-- REQUIRED WORK --
Line by line, please look for the word "resized" in the following records, then copy each line you find it in.

-- EXERCISE DATA --
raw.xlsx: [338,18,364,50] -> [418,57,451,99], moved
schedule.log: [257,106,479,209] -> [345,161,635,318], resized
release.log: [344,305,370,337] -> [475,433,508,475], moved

==

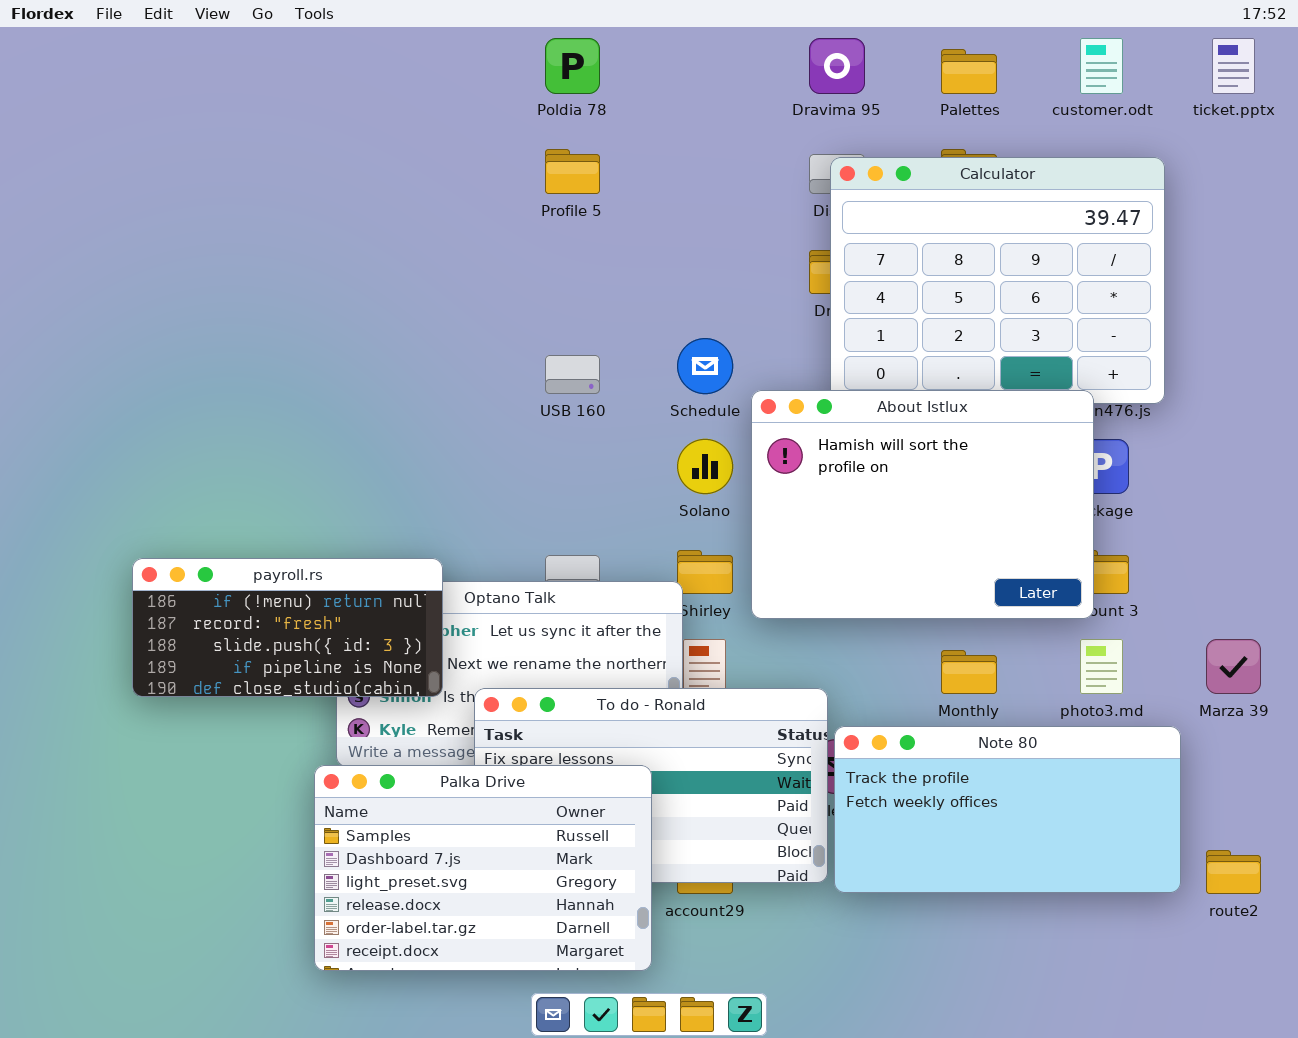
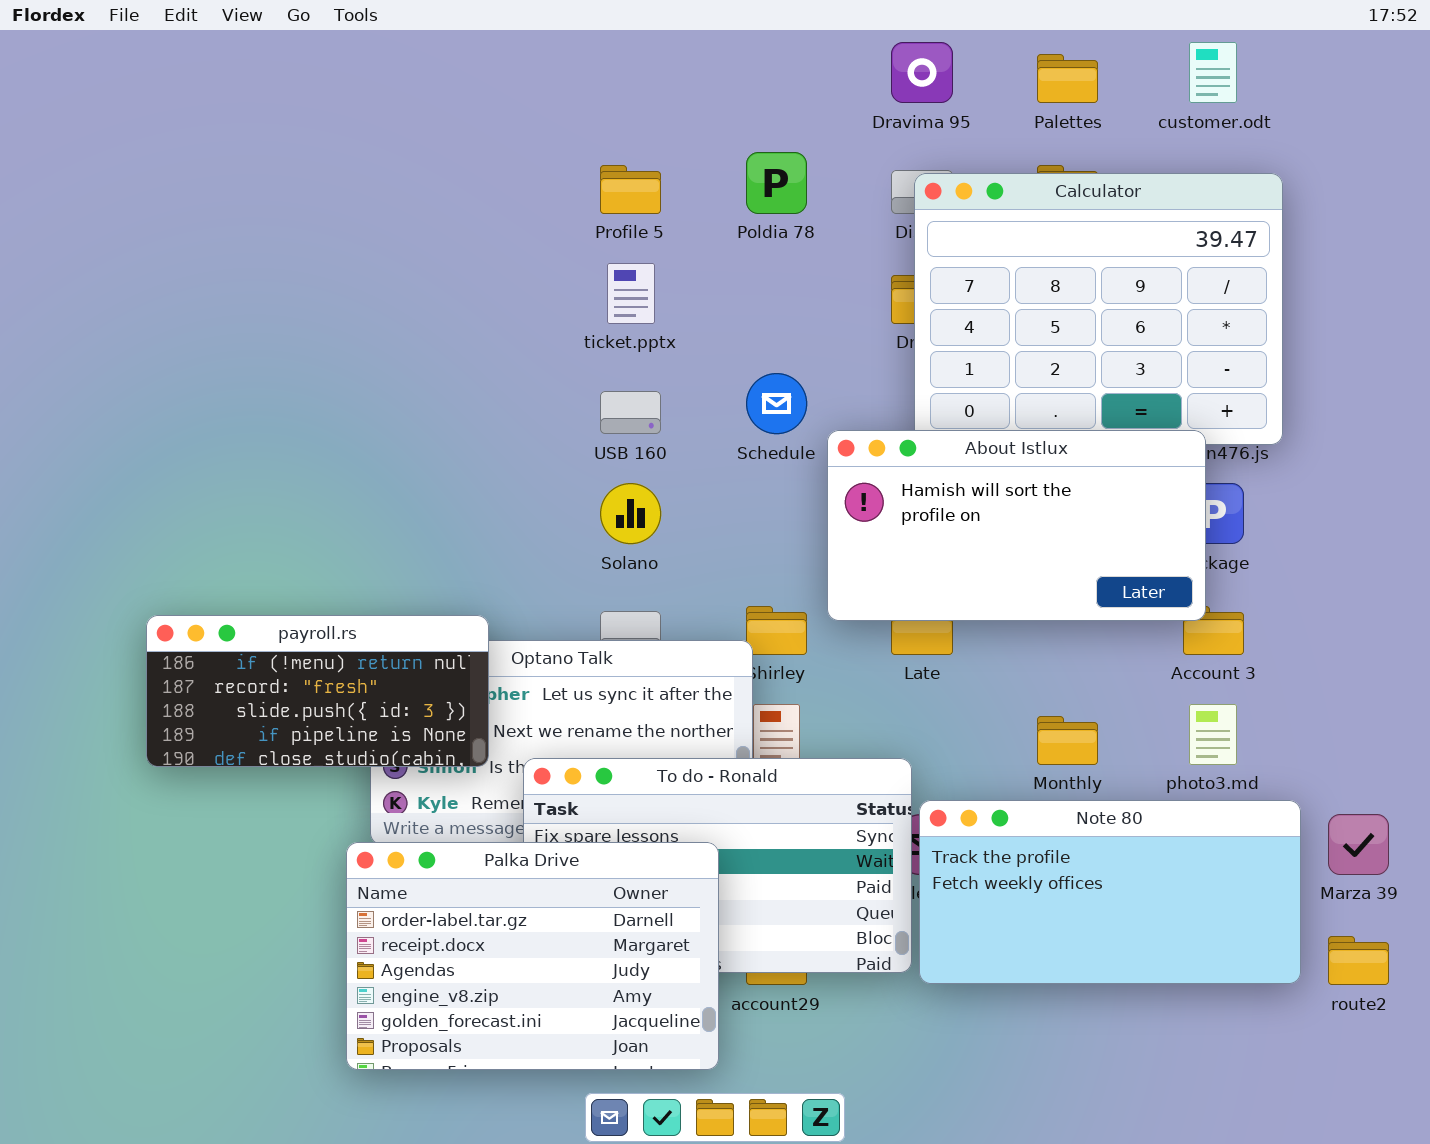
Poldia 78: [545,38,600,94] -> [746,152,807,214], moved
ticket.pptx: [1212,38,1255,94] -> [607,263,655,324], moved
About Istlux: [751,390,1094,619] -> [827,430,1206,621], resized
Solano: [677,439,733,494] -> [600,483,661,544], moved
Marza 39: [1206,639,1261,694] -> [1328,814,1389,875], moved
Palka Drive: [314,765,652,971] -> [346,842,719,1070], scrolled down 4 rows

-- WRITTEN ANSWER --
schedule.log: [257,106,479,209] -> [345,161,635,318], resized
About Istlux: [751,390,1094,619] -> [827,430,1206,621], resized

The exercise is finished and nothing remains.